**How to complete this task:** Print nothing but the lines below starting at the line that holds "none -> tan brick B3 level 2" and ending at the line that holds "none -> red brick E8:F10 level 1", including both, each exactly as written.

**Supplied data:**
▬▬▬▬▬▬
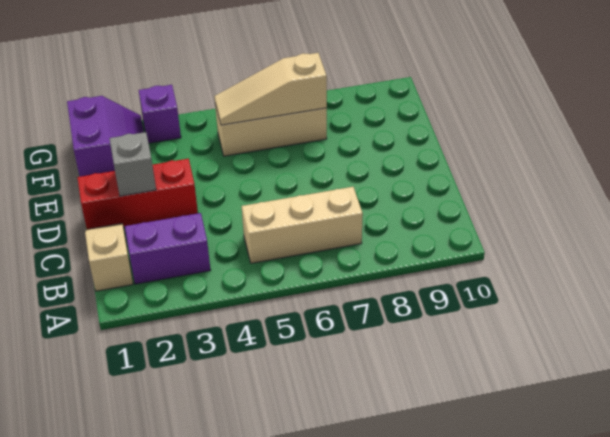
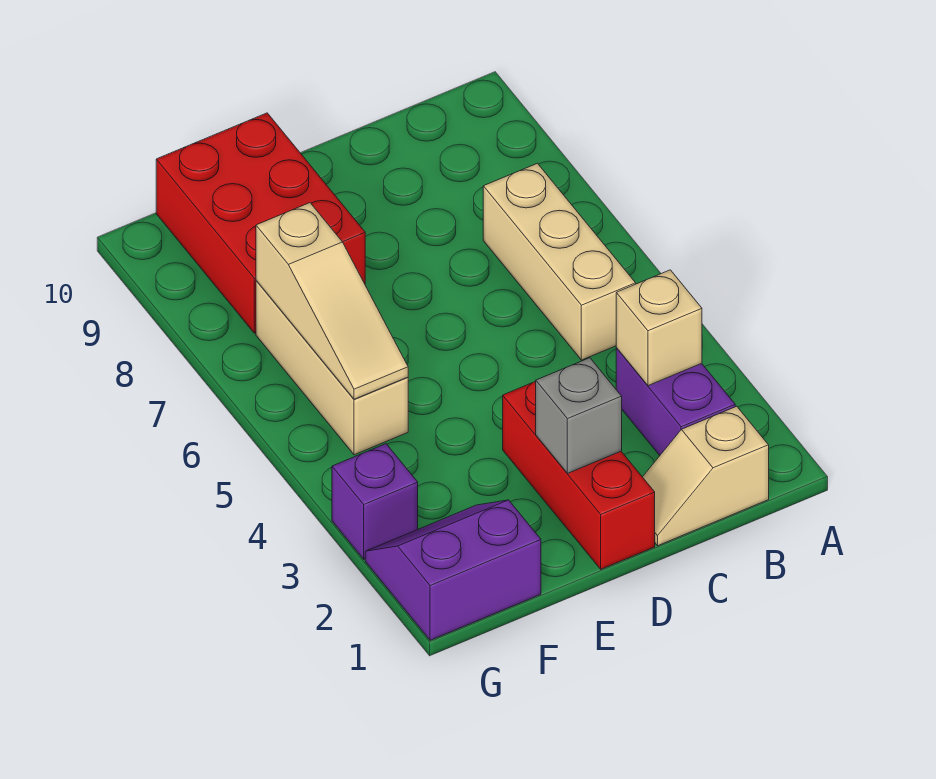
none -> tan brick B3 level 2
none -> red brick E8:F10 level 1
▬▬▬▬▬▬
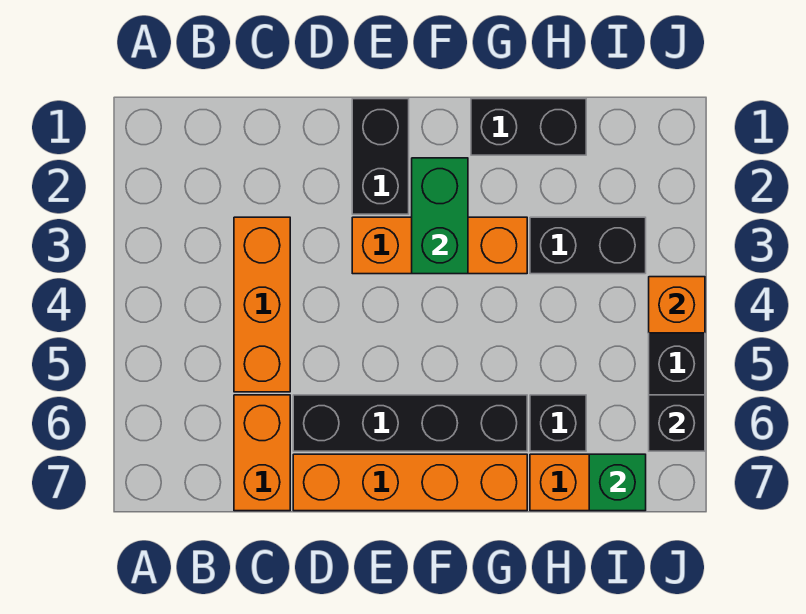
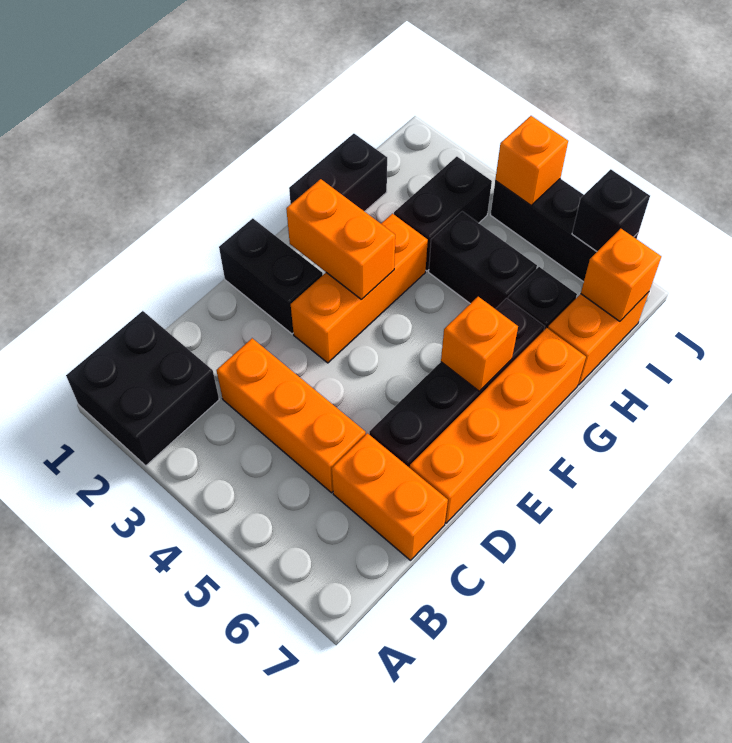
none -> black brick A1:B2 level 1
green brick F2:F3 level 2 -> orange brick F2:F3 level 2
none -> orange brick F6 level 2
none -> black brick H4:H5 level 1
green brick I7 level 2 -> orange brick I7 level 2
▬▬▬▬▬▬
**Response to the exercise:**
none -> tan brick B3 level 2
none -> red brick E8:F10 level 1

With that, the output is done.